(TASK):
Without including any images, set down the records below exactly.

____

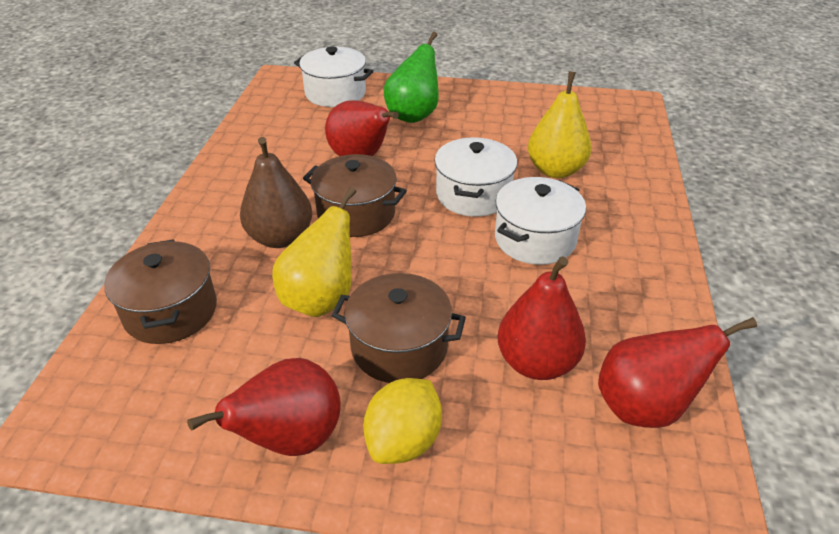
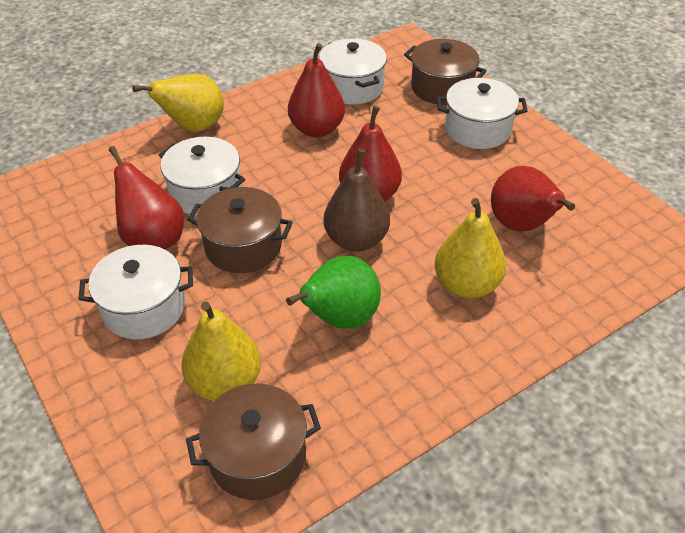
white pot: 3 -> 4
yellow lemon: 1 -> 0
yellow pear: 2 -> 3

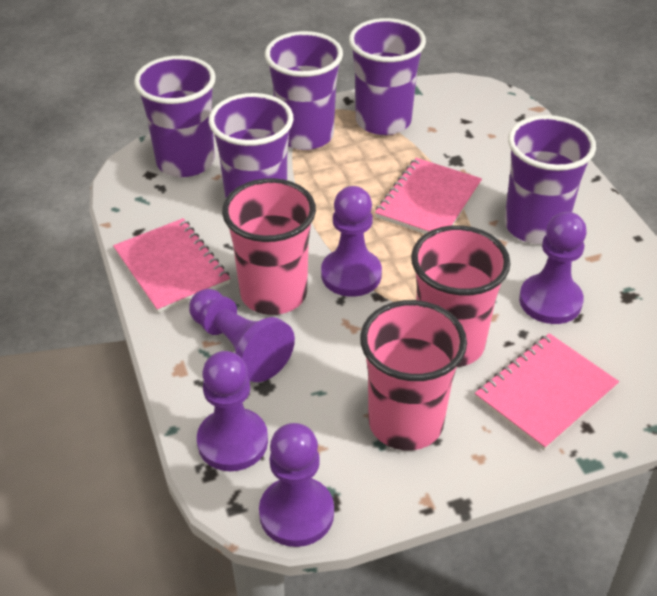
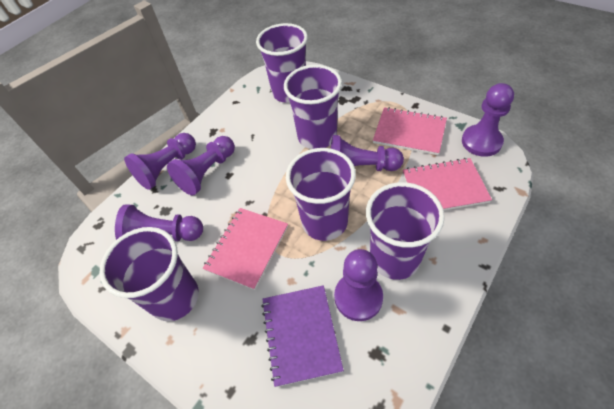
pink cup: 3 -> 0
purple notebook: 0 -> 1
purple pawn: 5 -> 6

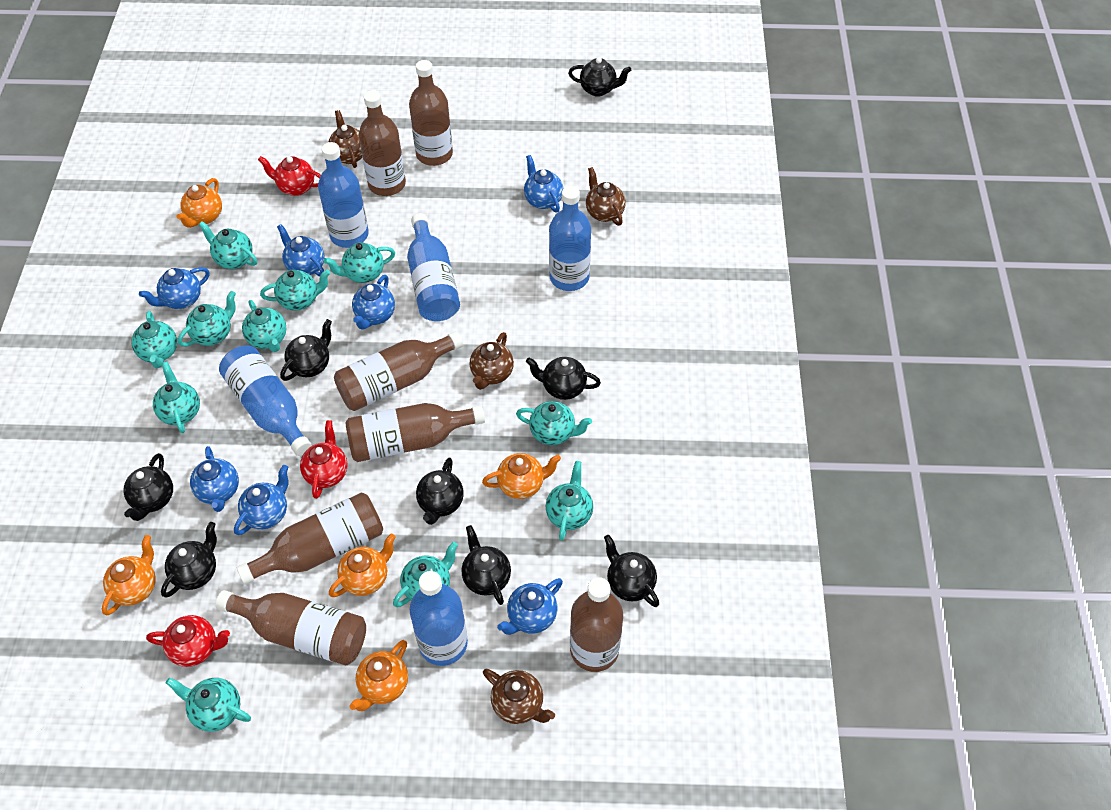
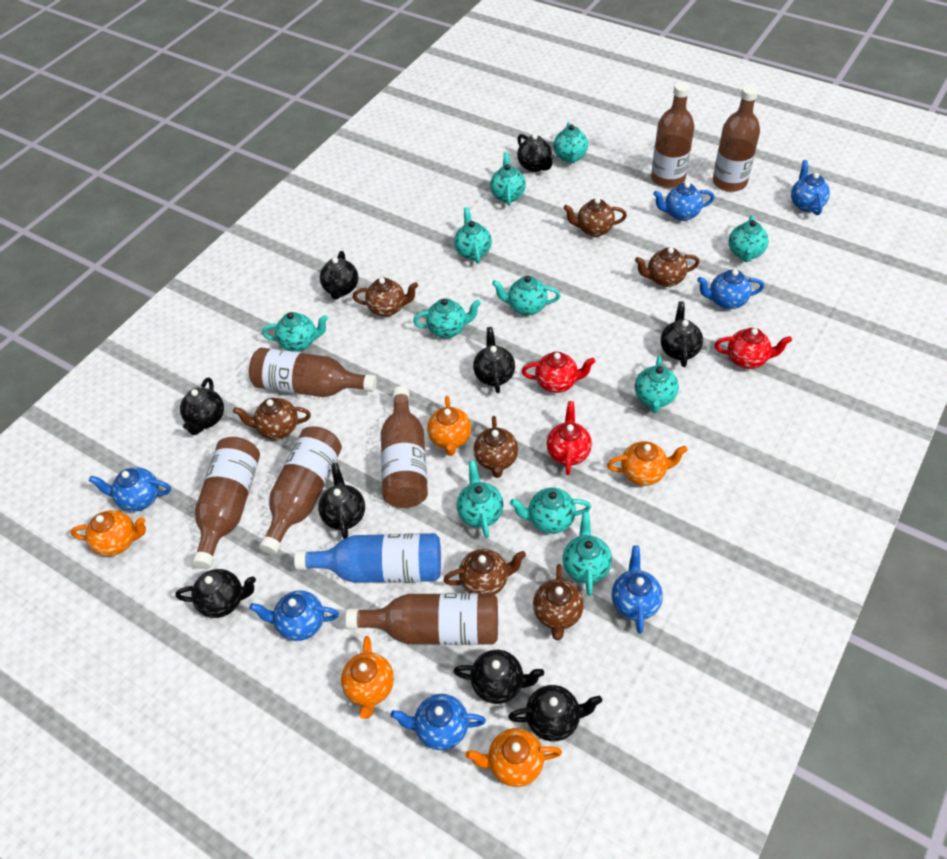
black teapot: 8 -> 9
blue bottle: 5 -> 1
brown teapot: 4 -> 7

____

(SOLUTION TO THE PROBLEM):
white pot: 3 -> 4
yellow lemon: 1 -> 0
yellow pear: 2 -> 3

pink cup: 3 -> 0
purple notebook: 0 -> 1
purple pawn: 5 -> 6

black teapot: 8 -> 9
blue bottle: 5 -> 1
brown teapot: 4 -> 7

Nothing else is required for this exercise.